WHAT TO DO
Copy each record exactly as it reads, leaving out any pictures it holds.

DATA SHOWN
= = = = =

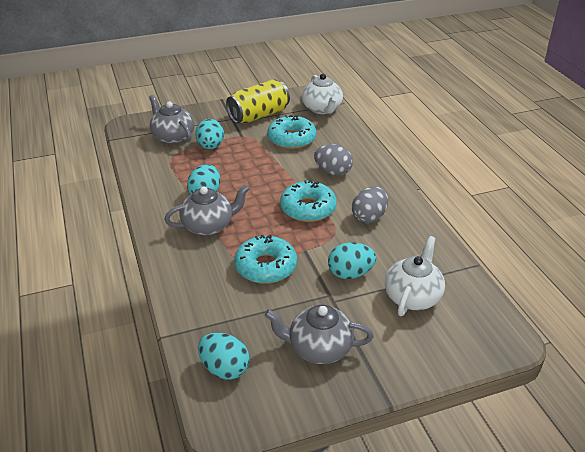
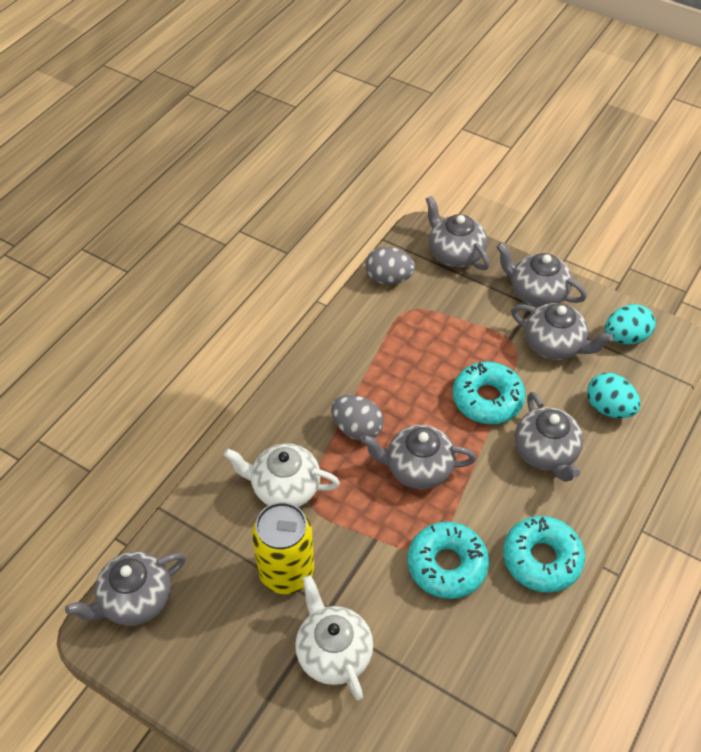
grey teapot: 3 -> 6
turquoise egg: 4 -> 2

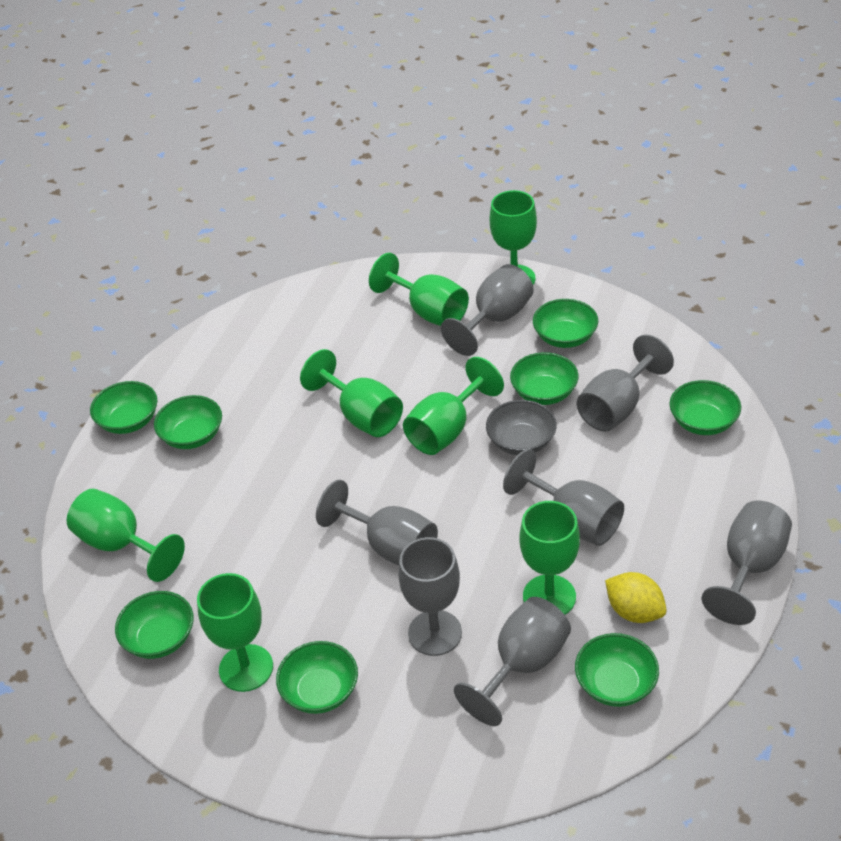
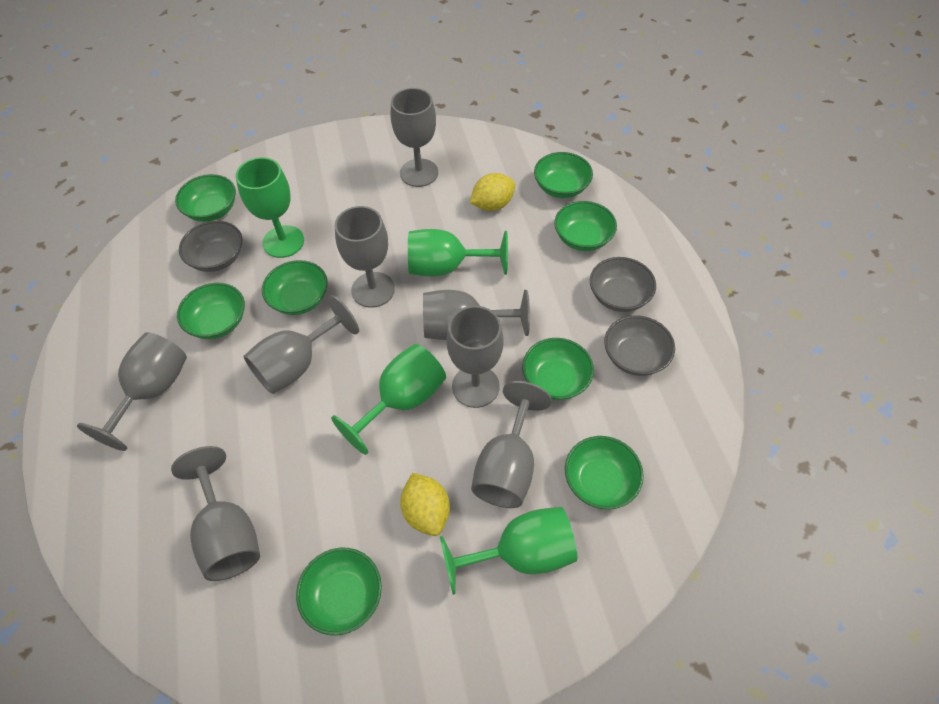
green goblet: 7 -> 4
grey bowl: 1 -> 3
grey goblet: 7 -> 8
yellow lemon: 1 -> 2

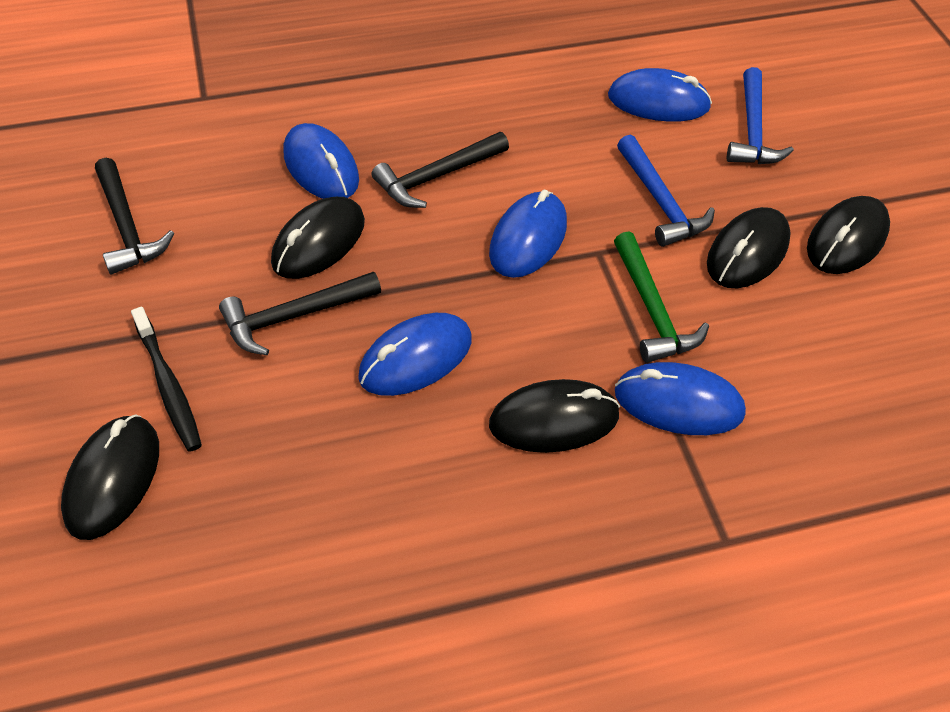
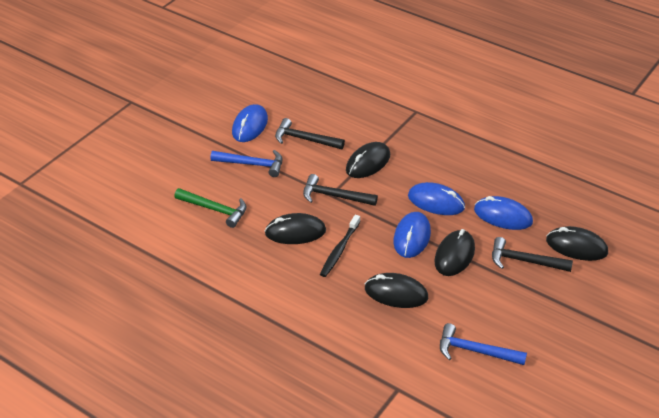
blue mouse: 5 -> 4

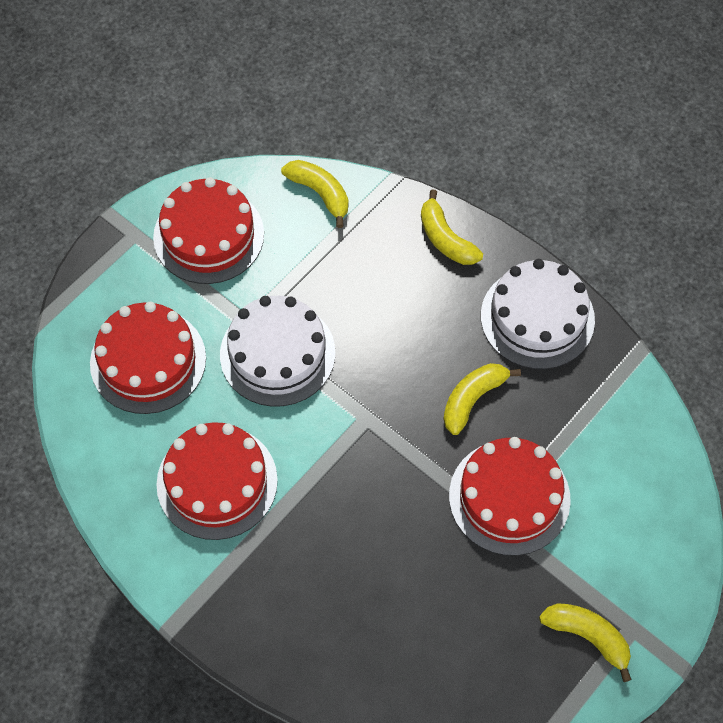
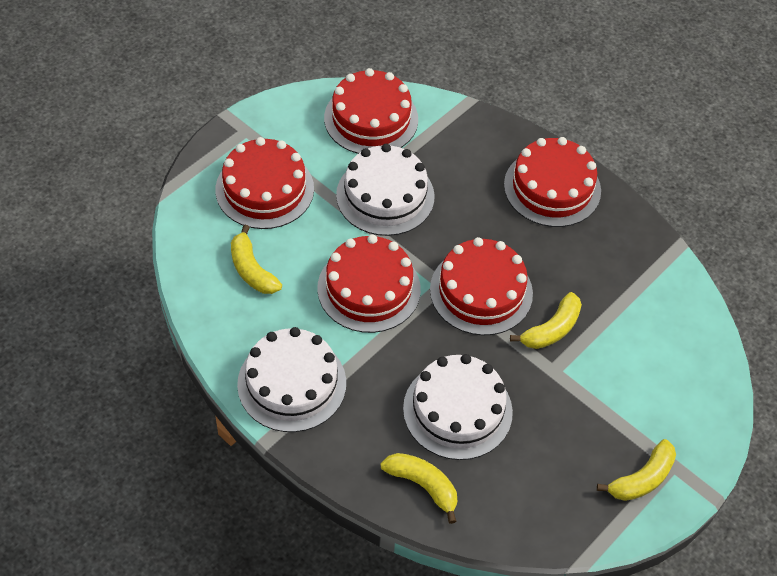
red cake: 4 -> 5
white cake: 2 -> 3

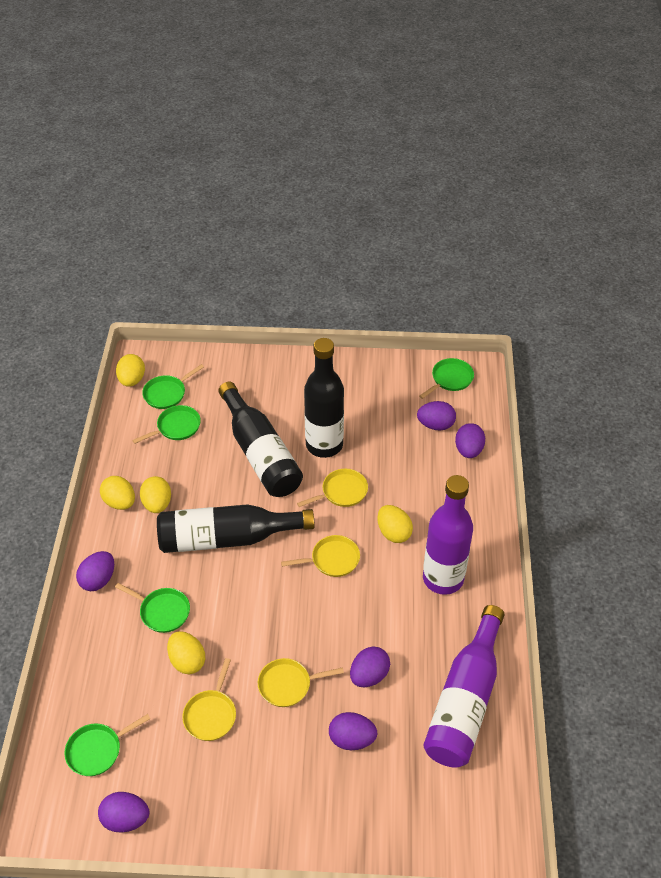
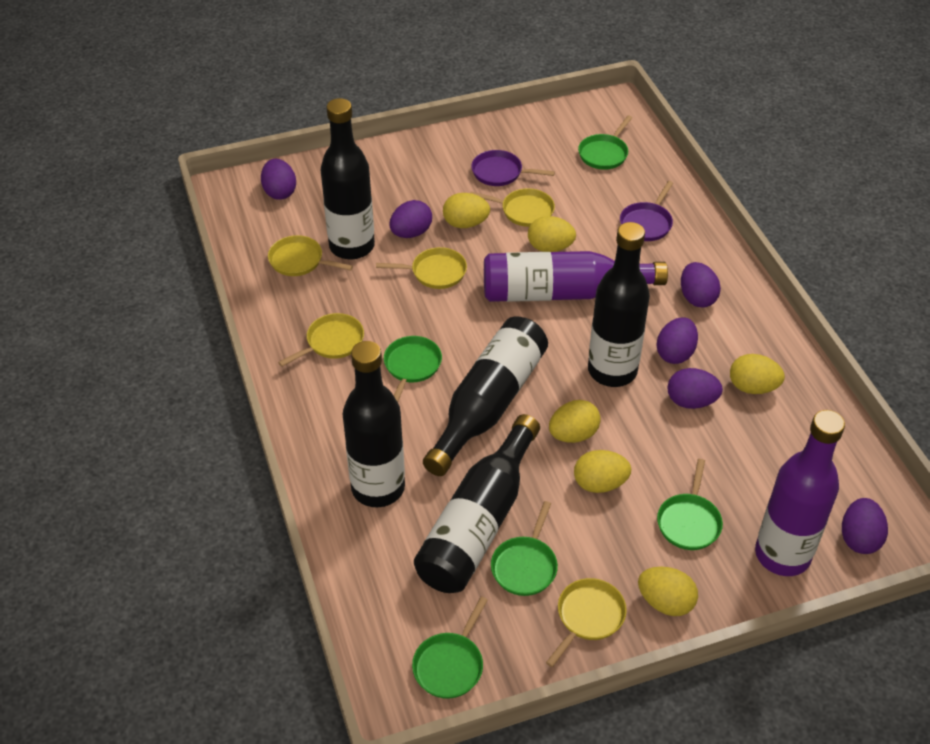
black bottle: 3 -> 5
purple pan: 0 -> 2
yellow egg: 5 -> 6
yellow pan: 4 -> 5

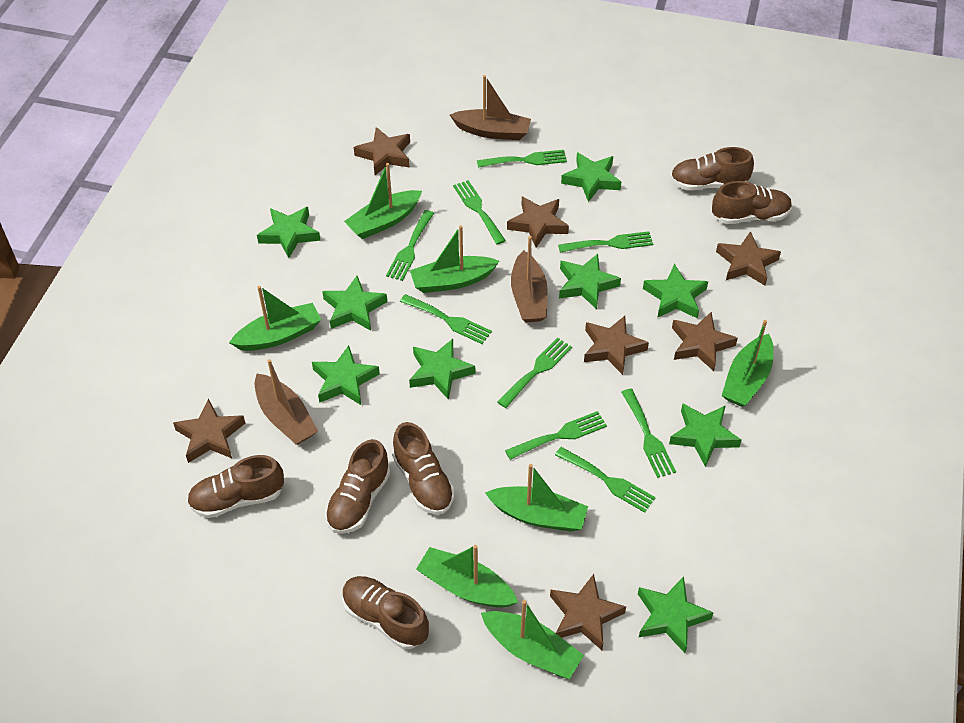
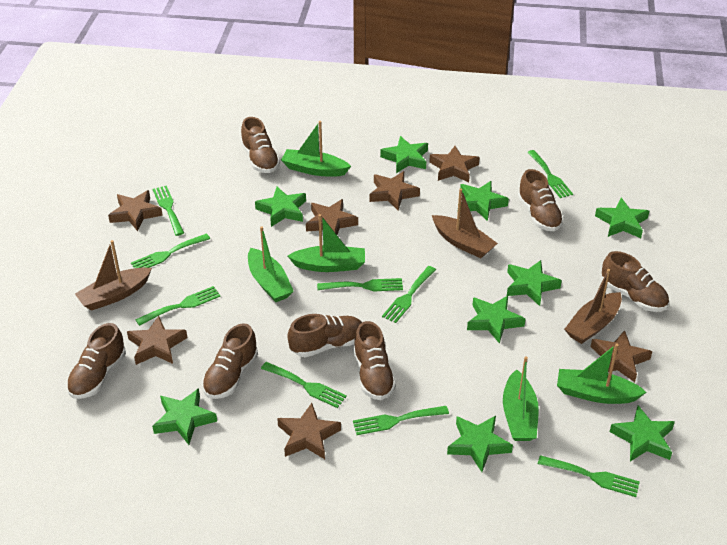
brown shoe: 6 -> 7
green boat: 7 -> 5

= = = = =

RESPONSE
grey teapot: 3 -> 6
turquoise egg: 4 -> 2

green goblet: 7 -> 4
grey bowl: 1 -> 3
grey goblet: 7 -> 8
yellow lemon: 1 -> 2

blue mouse: 5 -> 4

red cake: 4 -> 5
white cake: 2 -> 3

black bottle: 3 -> 5
purple pan: 0 -> 2
yellow egg: 5 -> 6
yellow pan: 4 -> 5

brown shoe: 6 -> 7
green boat: 7 -> 5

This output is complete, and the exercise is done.